■ Dataset rows
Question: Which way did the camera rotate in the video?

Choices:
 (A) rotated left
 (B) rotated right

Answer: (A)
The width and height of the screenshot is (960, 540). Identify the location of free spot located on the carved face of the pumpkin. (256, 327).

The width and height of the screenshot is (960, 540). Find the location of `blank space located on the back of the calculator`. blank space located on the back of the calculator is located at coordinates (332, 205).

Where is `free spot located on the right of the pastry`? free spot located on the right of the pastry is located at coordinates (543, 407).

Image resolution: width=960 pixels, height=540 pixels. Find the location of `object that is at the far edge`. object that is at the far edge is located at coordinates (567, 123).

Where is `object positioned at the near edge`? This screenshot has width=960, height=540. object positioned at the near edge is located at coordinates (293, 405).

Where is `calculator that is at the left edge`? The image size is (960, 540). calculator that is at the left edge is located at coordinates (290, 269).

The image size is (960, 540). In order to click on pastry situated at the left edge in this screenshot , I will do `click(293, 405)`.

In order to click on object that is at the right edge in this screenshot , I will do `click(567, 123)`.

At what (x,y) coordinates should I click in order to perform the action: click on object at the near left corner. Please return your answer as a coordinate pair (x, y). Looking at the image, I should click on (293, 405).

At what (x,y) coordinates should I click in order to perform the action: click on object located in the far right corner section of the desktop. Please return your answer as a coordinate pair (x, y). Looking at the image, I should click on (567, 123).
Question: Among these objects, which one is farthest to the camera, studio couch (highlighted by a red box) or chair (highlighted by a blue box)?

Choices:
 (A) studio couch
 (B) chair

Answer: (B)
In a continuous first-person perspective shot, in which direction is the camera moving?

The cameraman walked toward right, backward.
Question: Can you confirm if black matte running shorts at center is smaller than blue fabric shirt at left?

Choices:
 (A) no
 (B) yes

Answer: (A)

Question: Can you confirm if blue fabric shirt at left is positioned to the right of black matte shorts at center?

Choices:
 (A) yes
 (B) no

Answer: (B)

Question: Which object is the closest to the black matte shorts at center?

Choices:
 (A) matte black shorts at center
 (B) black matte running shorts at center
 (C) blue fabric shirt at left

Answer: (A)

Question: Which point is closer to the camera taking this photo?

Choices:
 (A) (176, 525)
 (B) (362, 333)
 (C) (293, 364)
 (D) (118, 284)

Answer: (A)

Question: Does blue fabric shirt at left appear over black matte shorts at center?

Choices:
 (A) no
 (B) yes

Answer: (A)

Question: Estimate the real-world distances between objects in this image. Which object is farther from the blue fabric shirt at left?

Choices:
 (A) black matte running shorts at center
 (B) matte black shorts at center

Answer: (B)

■ Work to do
Please select every line of the records above that contains the word "shirt", matching case exactly.

■ Written response
Question: Can you confirm if black matte running shorts at center is smaller than blue fabric shirt at left?
Question: Can you confirm if blue fabric shirt at left is positioned to the right of black matte shorts at center?
 (C) blue fabric shirt at left
Question: Does blue fabric shirt at left appear over black matte shorts at center?
Question: Estimate the real-world distances between objects in this image. Which object is farther from the blue fabric shirt at left?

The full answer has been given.